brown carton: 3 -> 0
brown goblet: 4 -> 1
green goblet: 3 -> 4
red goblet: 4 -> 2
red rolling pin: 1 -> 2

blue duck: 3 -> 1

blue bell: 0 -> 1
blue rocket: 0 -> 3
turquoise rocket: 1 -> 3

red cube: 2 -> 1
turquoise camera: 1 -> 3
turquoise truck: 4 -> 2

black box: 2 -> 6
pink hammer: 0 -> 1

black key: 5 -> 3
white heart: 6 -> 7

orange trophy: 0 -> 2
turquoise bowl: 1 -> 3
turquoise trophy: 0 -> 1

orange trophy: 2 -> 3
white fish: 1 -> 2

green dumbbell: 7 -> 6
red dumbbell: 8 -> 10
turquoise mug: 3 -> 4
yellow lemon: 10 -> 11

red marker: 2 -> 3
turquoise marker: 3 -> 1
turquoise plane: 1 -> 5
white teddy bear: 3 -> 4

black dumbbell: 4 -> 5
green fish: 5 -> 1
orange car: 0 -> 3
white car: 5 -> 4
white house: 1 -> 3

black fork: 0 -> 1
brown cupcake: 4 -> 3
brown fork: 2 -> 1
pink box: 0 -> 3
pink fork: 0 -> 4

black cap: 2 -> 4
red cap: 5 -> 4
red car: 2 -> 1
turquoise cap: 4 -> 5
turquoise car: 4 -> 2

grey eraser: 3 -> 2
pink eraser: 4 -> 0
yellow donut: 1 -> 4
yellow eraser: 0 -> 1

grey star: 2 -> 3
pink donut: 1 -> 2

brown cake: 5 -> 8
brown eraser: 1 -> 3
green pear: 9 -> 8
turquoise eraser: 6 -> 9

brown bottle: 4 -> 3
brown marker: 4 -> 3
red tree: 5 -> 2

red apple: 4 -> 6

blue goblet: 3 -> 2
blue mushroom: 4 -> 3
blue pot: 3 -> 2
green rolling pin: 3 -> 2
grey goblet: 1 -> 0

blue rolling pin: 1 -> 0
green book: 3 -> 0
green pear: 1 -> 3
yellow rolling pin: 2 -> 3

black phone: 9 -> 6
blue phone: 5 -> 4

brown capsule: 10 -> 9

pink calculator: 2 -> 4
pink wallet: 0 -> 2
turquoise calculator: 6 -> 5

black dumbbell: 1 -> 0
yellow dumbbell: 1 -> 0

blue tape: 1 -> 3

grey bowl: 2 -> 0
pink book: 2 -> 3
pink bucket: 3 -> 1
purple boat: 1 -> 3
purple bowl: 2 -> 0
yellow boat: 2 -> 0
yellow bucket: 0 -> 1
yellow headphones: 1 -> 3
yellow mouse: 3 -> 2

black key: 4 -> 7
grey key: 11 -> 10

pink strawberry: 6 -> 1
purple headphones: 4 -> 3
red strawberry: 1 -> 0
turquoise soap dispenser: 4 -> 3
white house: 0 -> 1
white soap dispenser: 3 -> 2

### [Problem description]
Look through the entries and copy every line in which the string "dumbbell" appears.

### [Answer to the exercise]
green dumbbell: 7 -> 6
red dumbbell: 8 -> 10
black dumbbell: 4 -> 5
black dumbbell: 1 -> 0
yellow dumbbell: 1 -> 0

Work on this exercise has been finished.